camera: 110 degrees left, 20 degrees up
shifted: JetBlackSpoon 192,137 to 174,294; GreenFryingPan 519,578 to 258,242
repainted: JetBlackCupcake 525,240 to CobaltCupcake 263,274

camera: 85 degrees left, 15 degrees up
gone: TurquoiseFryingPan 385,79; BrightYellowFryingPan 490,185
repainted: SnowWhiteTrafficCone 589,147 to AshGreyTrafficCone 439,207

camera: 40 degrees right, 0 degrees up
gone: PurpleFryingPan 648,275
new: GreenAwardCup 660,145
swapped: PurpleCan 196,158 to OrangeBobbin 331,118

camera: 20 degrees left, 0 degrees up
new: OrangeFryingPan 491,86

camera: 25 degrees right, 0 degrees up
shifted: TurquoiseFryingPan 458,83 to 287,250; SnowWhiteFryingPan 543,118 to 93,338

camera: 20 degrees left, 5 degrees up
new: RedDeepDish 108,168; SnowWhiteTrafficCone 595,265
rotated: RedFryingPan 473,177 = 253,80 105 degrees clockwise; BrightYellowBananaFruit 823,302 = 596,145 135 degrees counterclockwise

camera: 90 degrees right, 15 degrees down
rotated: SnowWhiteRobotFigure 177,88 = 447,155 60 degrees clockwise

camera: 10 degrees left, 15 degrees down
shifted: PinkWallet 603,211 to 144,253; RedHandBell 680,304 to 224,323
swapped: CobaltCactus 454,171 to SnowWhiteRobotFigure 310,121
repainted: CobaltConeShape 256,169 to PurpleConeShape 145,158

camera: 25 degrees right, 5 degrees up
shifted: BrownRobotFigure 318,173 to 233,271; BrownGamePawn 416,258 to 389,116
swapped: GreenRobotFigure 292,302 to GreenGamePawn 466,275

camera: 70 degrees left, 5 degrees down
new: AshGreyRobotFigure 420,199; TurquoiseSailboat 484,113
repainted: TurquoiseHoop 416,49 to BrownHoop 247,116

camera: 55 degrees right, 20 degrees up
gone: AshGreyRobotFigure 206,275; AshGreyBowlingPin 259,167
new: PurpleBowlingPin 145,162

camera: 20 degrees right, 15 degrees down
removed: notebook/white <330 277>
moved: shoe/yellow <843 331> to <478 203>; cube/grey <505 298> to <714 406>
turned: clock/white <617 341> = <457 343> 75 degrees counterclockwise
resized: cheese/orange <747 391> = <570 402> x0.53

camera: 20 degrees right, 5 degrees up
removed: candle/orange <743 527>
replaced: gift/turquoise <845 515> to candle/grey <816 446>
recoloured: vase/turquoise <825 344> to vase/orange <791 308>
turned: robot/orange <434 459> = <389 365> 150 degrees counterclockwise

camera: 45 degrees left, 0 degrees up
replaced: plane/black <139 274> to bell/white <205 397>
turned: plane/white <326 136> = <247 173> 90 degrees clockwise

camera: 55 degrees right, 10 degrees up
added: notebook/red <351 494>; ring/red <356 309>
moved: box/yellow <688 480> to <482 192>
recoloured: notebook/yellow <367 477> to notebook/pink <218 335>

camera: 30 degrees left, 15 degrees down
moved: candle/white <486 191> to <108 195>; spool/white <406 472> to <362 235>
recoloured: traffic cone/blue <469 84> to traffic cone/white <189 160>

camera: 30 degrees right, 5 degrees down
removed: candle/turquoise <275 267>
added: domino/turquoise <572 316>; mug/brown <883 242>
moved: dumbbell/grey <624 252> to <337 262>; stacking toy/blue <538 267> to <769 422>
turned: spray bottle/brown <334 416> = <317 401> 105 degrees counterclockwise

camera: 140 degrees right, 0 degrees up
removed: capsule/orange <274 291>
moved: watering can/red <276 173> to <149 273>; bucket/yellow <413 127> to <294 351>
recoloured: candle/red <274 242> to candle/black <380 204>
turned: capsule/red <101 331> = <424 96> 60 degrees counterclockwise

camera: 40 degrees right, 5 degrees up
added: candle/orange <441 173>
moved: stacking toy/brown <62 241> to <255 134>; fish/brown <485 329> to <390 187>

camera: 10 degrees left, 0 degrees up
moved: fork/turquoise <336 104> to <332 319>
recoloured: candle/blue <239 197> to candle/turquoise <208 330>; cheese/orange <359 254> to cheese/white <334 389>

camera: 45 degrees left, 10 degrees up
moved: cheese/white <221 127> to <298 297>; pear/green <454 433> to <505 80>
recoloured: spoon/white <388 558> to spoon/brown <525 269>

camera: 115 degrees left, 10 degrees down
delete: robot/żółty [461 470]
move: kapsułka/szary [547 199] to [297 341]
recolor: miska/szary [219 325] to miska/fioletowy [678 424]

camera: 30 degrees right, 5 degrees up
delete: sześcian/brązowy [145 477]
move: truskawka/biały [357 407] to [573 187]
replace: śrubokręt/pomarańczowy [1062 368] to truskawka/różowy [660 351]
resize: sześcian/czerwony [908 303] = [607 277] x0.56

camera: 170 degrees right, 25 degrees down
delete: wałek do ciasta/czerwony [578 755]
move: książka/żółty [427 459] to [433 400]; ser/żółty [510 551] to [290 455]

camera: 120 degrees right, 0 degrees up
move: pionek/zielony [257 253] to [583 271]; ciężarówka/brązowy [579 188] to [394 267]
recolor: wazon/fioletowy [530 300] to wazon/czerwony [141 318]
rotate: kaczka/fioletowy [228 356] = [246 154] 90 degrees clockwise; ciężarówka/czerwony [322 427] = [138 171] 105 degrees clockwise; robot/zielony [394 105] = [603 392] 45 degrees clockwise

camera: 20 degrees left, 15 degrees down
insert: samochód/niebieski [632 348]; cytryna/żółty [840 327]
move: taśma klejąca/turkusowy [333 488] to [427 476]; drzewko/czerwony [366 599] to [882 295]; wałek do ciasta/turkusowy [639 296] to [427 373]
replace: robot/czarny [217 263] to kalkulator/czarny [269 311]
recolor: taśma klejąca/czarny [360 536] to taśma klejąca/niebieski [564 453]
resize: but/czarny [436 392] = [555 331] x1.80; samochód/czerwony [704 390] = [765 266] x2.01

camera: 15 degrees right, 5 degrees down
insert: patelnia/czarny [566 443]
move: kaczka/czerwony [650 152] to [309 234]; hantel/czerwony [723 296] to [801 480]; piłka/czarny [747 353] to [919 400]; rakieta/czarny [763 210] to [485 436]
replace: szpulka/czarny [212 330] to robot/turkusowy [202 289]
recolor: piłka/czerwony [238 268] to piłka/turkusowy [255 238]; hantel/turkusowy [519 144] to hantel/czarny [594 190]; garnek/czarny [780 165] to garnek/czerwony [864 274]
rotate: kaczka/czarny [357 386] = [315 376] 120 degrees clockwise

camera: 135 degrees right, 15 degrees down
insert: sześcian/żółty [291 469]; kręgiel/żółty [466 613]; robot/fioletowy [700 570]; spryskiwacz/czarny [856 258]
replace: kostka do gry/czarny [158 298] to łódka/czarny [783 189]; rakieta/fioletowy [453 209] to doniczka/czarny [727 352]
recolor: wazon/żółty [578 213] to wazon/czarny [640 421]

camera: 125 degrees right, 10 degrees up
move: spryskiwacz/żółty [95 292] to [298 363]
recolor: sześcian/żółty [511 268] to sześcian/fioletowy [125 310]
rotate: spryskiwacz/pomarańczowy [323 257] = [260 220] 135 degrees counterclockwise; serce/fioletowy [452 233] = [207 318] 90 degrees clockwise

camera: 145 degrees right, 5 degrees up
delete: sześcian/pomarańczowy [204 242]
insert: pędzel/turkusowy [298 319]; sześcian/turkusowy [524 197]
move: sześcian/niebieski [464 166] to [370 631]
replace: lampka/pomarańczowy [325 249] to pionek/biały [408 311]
= = =
| What needs to be done |
Retype only the stretch of lines above starting at the one with "shifted: TurquoiseFryingPan 458,83" and stopping at the one with "removed: candle/orange <743 527>", exactly as written, with both kept.

| Your solution |
shifted: TurquoiseFryingPan 458,83 to 287,250; SnowWhiteFryingPan 543,118 to 93,338

camera: 20 degrees left, 5 degrees up
new: RedDeepDish 108,168; SnowWhiteTrafficCone 595,265
rotated: RedFryingPan 473,177 = 253,80 105 degrees clockwise; BrightYellowBananaFruit 823,302 = 596,145 135 degrees counterclockwise

camera: 90 degrees right, 15 degrees down
rotated: SnowWhiteRobotFigure 177,88 = 447,155 60 degrees clockwise

camera: 10 degrees left, 15 degrees down
shifted: PinkWallet 603,211 to 144,253; RedHandBell 680,304 to 224,323
swapped: CobaltCactus 454,171 to SnowWhiteRobotFigure 310,121
repainted: CobaltConeShape 256,169 to PurpleConeShape 145,158

camera: 25 degrees right, 5 degrees up
shifted: BrownRobotFigure 318,173 to 233,271; BrownGamePawn 416,258 to 389,116
swapped: GreenRobotFigure 292,302 to GreenGamePawn 466,275

camera: 70 degrees left, 5 degrees down
new: AshGreyRobotFigure 420,199; TurquoiseSailboat 484,113
repainted: TurquoiseHoop 416,49 to BrownHoop 247,116

camera: 55 degrees right, 20 degrees up
gone: AshGreyRobotFigure 206,275; AshGreyBowlingPin 259,167
new: PurpleBowlingPin 145,162

camera: 20 degrees right, 15 degrees down
removed: notebook/white <330 277>
moved: shoe/yellow <843 331> to <478 203>; cube/grey <505 298> to <714 406>
turned: clock/white <617 341> = <457 343> 75 degrees counterclockwise
resized: cheese/orange <747 391> = <570 402> x0.53

camera: 20 degrees right, 5 degrees up
removed: candle/orange <743 527>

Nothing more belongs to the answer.